● Task details:
Repeat the listing exactly. Any picture in it should be left out of the copy.

● Dataset extract:
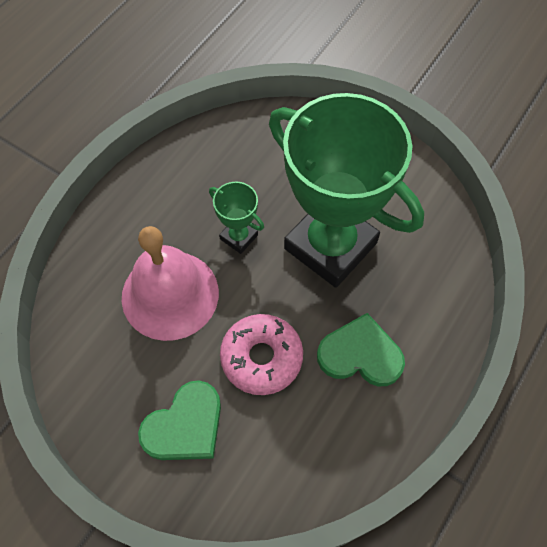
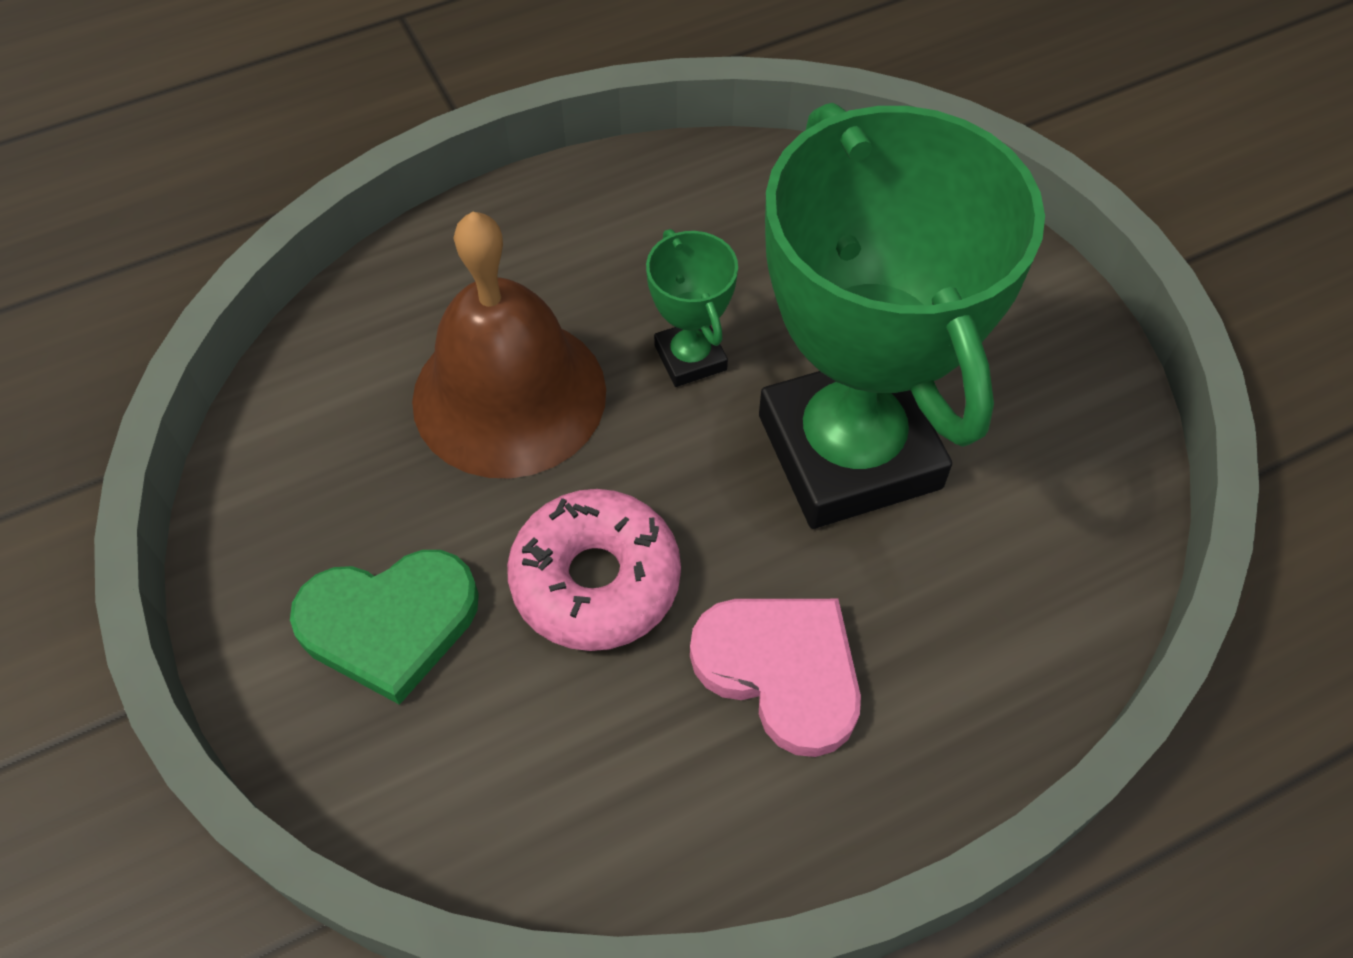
camera: 30 degrees right, 5 degrees down
(170, 294) = (509, 395): pink bell -> brown bell
(360, 354) = (781, 671): green heart -> pink heart

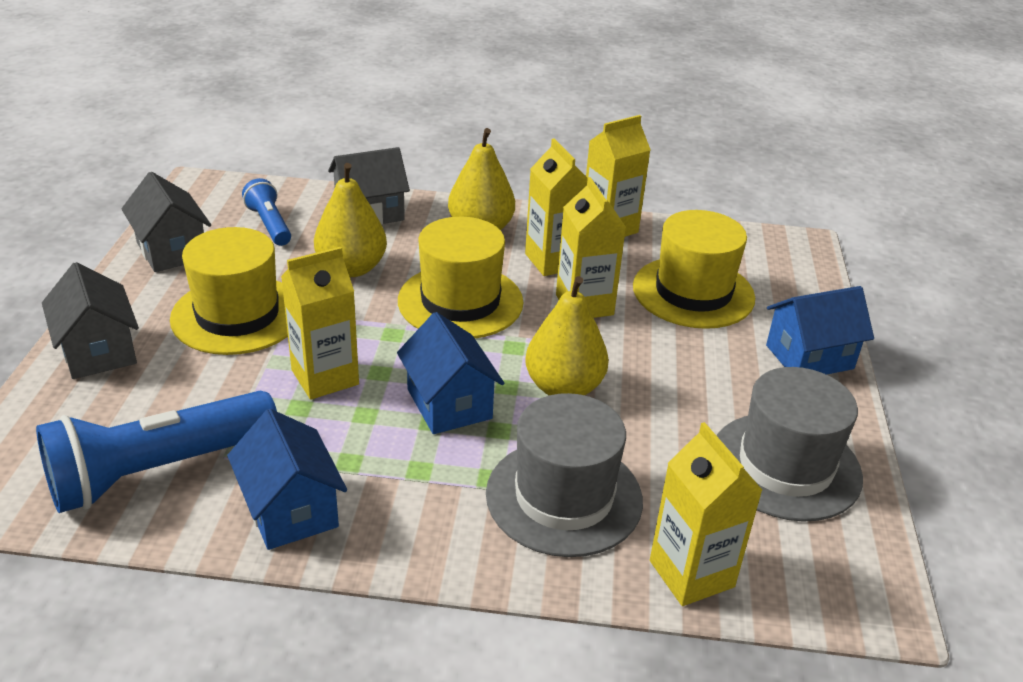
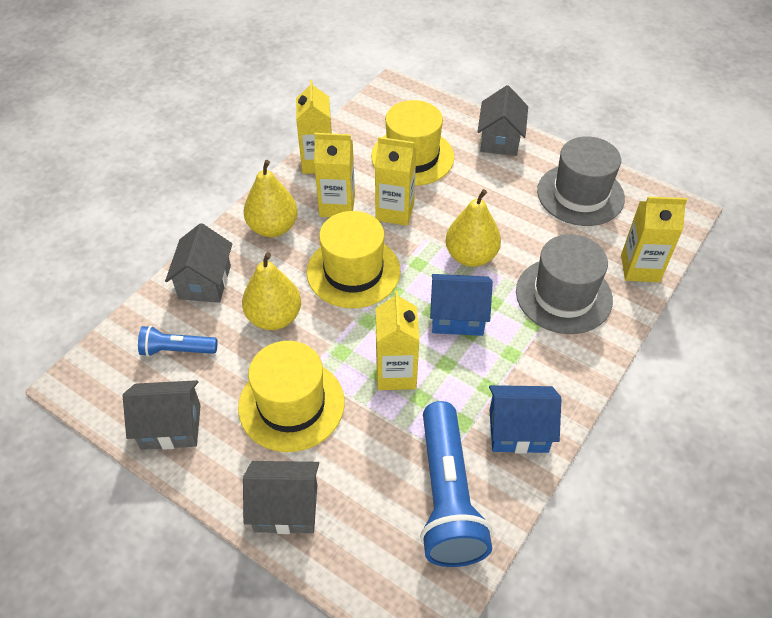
camera: 60 degrees left, 15 degrees up
(809, 357) = (500, 140): blue house -> grey house

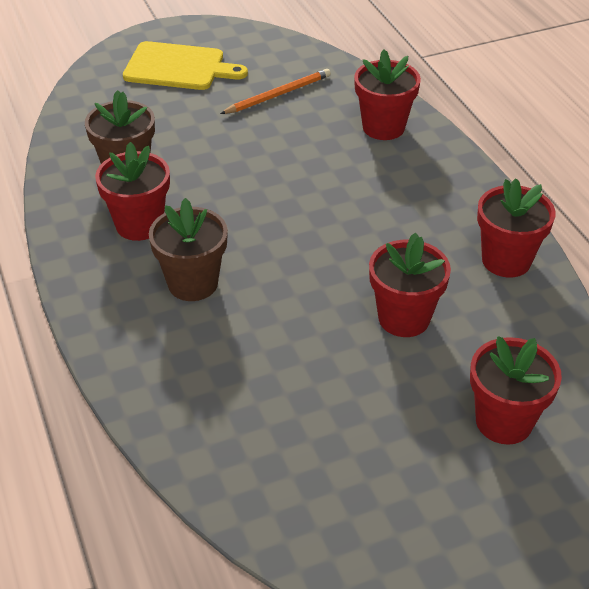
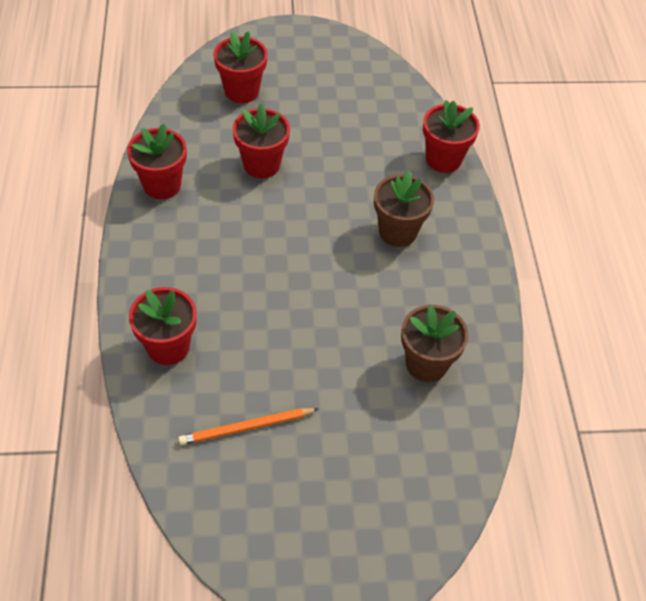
camera: 165 degrees left, 10 degrees up
(139, 225) = (427, 298): red flower pot -> red flower pot (443, 159)
(178, 67) = (337, 512): yellow cutting board -> none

● Response box:
camera: 30 degrees right, 5 degrees down
(170, 294) = (509, 395): pink bell -> brown bell
(360, 354) = (781, 671): green heart -> pink heart

camera: 60 degrees left, 15 degrees up
(809, 357) = (500, 140): blue house -> grey house

camera: 165 degrees left, 10 degrees up
(139, 225) = (427, 298): red flower pot -> red flower pot (443, 159)
(178, 67) = (337, 512): yellow cutting board -> none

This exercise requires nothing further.